TASK DETAILS
Only the pictures stay out; please return all the entries below exactly as written.

Stored data
========================
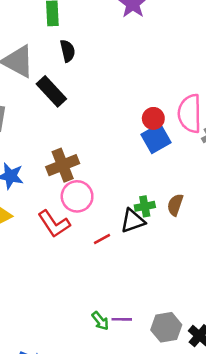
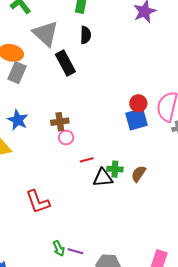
brown cross: (63, 165) -> (60, 122), size x0.7
pink circle: (77, 196) -> (66, 138), moved, size x0.6
red L-shape: (54, 224) -> (38, 202), moved
red line: (102, 239) -> (87, 160), moved

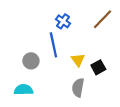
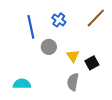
blue line: (53, 45) -> (31, 27), moved
gray circle: (31, 61) -> (49, 47), moved

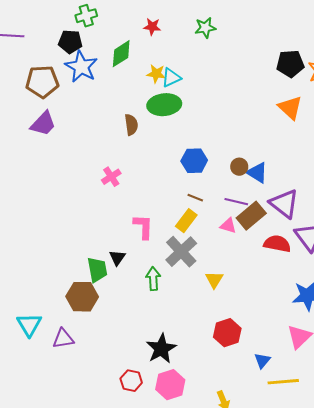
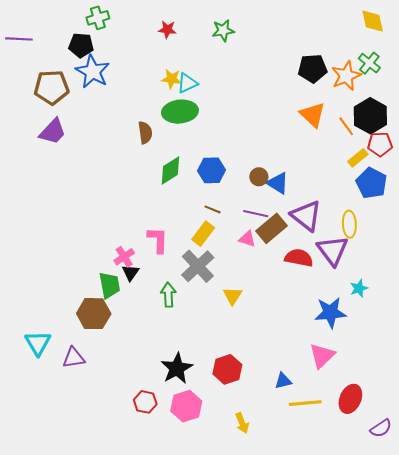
green diamond: (121, 54) -> (170, 170), moved
pink cross: (111, 177) -> (124, 257), moved
red hexagon: (227, 333) -> (227, 369), moved
blue triangle: (262, 361) -> (283, 381), turned 36

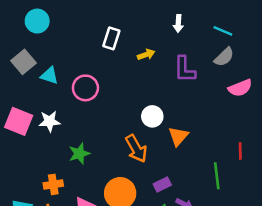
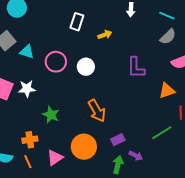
purple L-shape: (184, 69) -> (136, 68), moved
white circle: (152, 116) -> (86, 67), moved
orange triangle: (178, 136) -> (167, 91), moved, turned 30
green star: (79, 154) -> (51, 115), turned -30
green line: (217, 176) -> (162, 133), turned 65

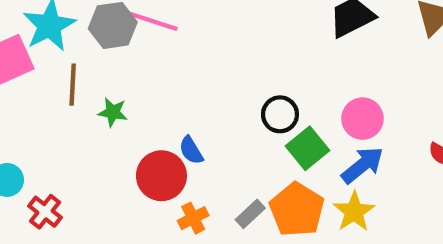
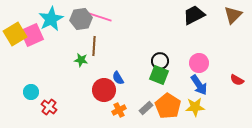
brown line: (73, 85) -> (94, 46), moved
green square: (307, 148) -> (159, 75), moved, turned -30
blue arrow: (362, 165) -> (199, 85), turned 95
yellow star: (354, 212) -> (195, 107), turned 30

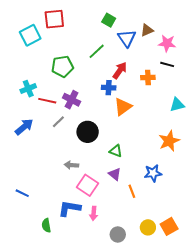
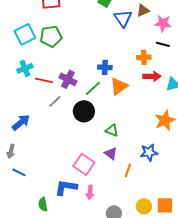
cyan square: (30, 35) -> (25, 34), moved
green line: (97, 51) -> (93, 88), moved
green pentagon: (62, 66) -> (51, 36), moved
red arrow: (120, 70) -> (152, 76), moved, turned 54
blue arrow: (24, 127) -> (21, 122), moved
gray arrow: (71, 165) -> (11, 151), moved, turned -80
orange line: (132, 191) -> (128, 170), turned 40
orange square: (169, 226) -> (165, 205), turned 30

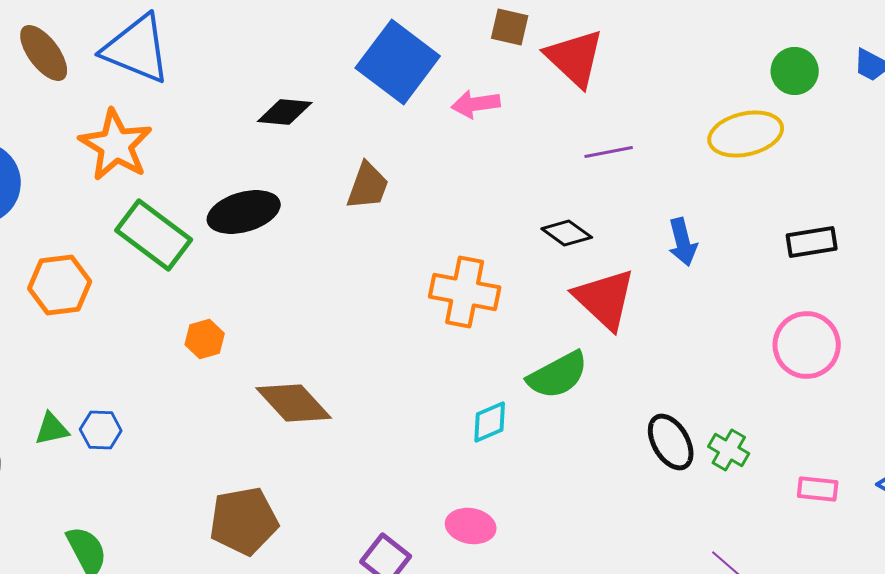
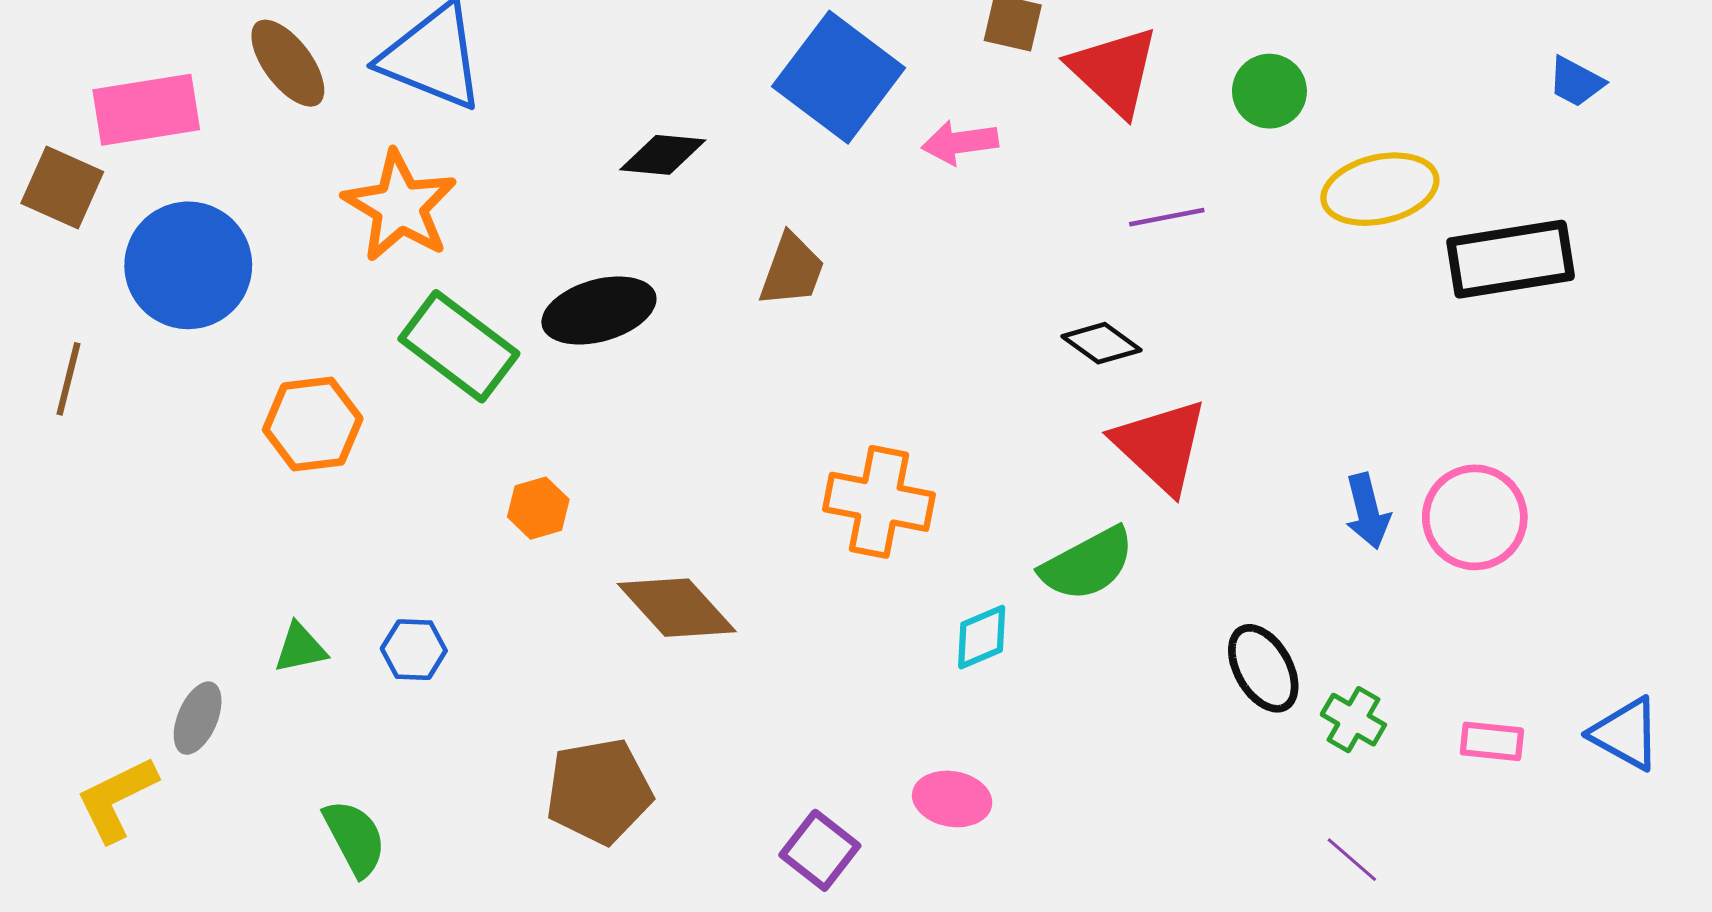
green circle: (795, 71) -> (1269, 91), moved
blue arrow: (683, 242) -> (1367, 511), moved
black rectangle: (812, 242) -> (1511, 259), moved, size x1.6
orange cross: (465, 292) -> (879, 502), moved
blue hexagon: (101, 430) -> (414, 650), moved
green cross: (729, 450) -> (1353, 720), moved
========================
RESULT
brown cross: (63, 165) -> (60, 122), size x0.7
pink circle: (77, 196) -> (66, 138), moved, size x0.6
red L-shape: (54, 224) -> (38, 202), moved
red line: (102, 239) -> (87, 160), moved

blue line: (53, 45) -> (31, 27), moved
gray circle: (31, 61) -> (49, 47), moved

green diamond: (121, 54) -> (170, 170), moved
pink cross: (111, 177) -> (124, 257), moved
red hexagon: (227, 333) -> (227, 369), moved
blue triangle: (262, 361) -> (283, 381), turned 36

purple L-shape: (184, 69) -> (136, 68), moved
white circle: (152, 116) -> (86, 67), moved
orange triangle: (178, 136) -> (167, 91), moved, turned 30
green star: (79, 154) -> (51, 115), turned -30
green line: (217, 176) -> (162, 133), turned 65

brown line: (73, 85) -> (94, 46), moved
green square: (307, 148) -> (159, 75), moved, turned -30
blue arrow: (362, 165) -> (199, 85), turned 95
yellow star: (354, 212) -> (195, 107), turned 30

cyan square: (30, 35) -> (25, 34), moved
green line: (97, 51) -> (93, 88), moved
green pentagon: (62, 66) -> (51, 36), moved
red arrow: (120, 70) -> (152, 76), moved, turned 54
blue arrow: (24, 127) -> (21, 122), moved
gray arrow: (71, 165) -> (11, 151), moved, turned -80
orange line: (132, 191) -> (128, 170), turned 40
orange square: (169, 226) -> (165, 205), turned 30

green circle: (795, 71) -> (1269, 91), moved
blue arrow: (683, 242) -> (1367, 511), moved
black rectangle: (812, 242) -> (1511, 259), moved, size x1.6
orange cross: (465, 292) -> (879, 502), moved
blue hexagon: (101, 430) -> (414, 650), moved
green cross: (729, 450) -> (1353, 720), moved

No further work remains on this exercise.